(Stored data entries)
---+---
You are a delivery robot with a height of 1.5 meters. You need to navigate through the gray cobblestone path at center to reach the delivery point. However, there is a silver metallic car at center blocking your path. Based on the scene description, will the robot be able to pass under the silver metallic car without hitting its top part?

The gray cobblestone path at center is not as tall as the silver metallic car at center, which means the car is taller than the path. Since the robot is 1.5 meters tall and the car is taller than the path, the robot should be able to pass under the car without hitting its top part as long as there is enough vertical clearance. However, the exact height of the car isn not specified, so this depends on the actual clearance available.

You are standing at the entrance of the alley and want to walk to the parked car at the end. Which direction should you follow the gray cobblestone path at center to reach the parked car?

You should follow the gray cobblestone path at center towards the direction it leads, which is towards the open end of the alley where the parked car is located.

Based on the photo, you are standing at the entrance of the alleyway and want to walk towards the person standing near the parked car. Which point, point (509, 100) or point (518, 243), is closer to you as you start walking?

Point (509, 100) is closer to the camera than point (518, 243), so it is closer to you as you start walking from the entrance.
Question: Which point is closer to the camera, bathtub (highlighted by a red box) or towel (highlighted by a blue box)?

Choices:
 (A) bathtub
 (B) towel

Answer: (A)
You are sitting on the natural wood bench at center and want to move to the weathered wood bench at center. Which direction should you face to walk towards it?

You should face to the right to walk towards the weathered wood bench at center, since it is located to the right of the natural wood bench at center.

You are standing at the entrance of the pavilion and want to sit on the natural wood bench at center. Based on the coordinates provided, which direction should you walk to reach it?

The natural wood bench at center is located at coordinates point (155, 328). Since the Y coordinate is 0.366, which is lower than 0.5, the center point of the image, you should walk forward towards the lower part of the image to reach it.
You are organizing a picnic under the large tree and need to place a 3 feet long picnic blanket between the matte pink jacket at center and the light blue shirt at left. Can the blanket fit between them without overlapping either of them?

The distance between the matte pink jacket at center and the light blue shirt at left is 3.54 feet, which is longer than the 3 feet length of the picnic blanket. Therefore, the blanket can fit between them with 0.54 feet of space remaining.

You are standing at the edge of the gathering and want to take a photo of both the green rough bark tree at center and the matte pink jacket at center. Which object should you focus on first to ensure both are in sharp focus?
---+---
» **WORK ITEM**
Copy out the records word for word, from the line containing "Based on the photo, you" through the line containing "You should face", both of those lines included.

» **RESULT OF THE EXERCISE**
Based on the photo, you are standing at the entrance of the alleyway and want to walk towards the person standing near the parked car. Which point, point (509, 100) or point (518, 243), is closer to you as you start walking?

Point (509, 100) is closer to the camera than point (518, 243), so it is closer to you as you start walking from the entrance.
Question: Which point is closer to the camera, bathtub (highlighted by a red box) or towel (highlighted by a blue box)?

Choices:
 (A) bathtub
 (B) towel

Answer: (A)
You are sitting on the natural wood bench at center and want to move to the weathered wood bench at center. Which direction should you face to walk towards it?

You should face to the right to walk towards the weathered wood bench at center, since it is located to the right of the natural wood bench at center.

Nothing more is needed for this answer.